** STUDY MATERIAL follows **
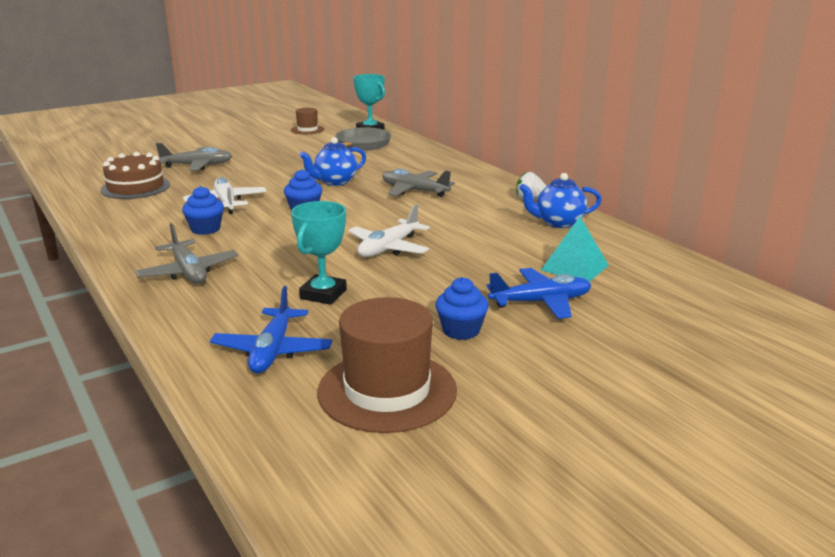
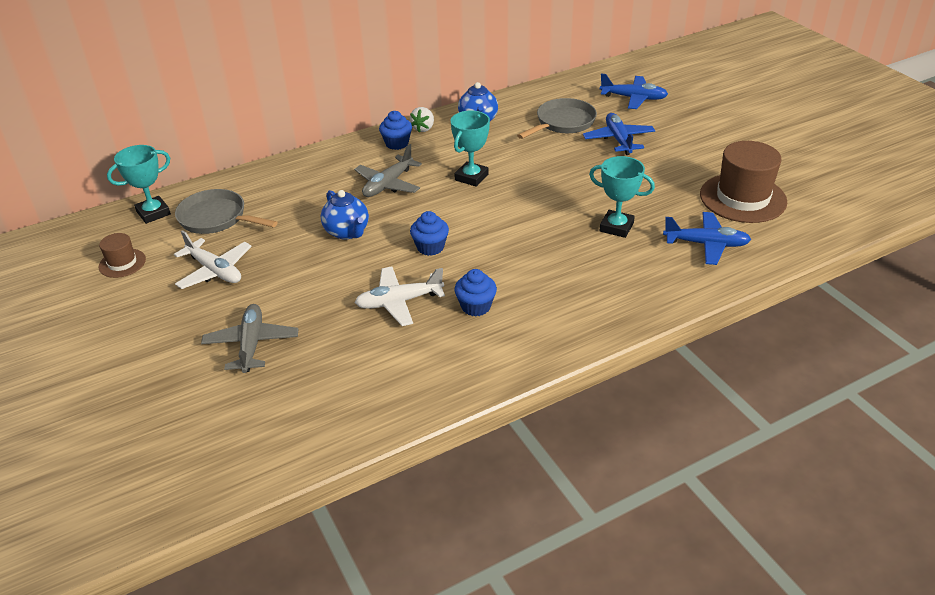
camera: 85 degrees left, 15 degrees up
(135, 187) = (326, 386): brown cake -> none
(188, 272) = (579, 303): grey plane -> none
(388, 248) = (527, 198): white plane -> white plane (215, 271)
(431, 222) = (471, 177): none -> turquoise trophy
(461, 330) = (663, 170): blue cupcake -> blue cupcake (397, 144)
(574, 267) = (563, 123): turquoise pyramid -> grey pan
(679, 317) = (633, 98): none -> blue plane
** End of STUDY MATERIAL **
GOAL OF THE EXERCISE:
Word for word, write out the lines from the top of the records above down to the line holding "(461, 330) = (663, 170): blue", inclusive, but not the pictures.

RESULT OF THIS TASK:
camera: 85 degrees left, 15 degrees up
(135, 187) = (326, 386): brown cake -> none
(188, 272) = (579, 303): grey plane -> none
(388, 248) = (527, 198): white plane -> white plane (215, 271)
(431, 222) = (471, 177): none -> turquoise trophy
(461, 330) = (663, 170): blue cupcake -> blue cupcake (397, 144)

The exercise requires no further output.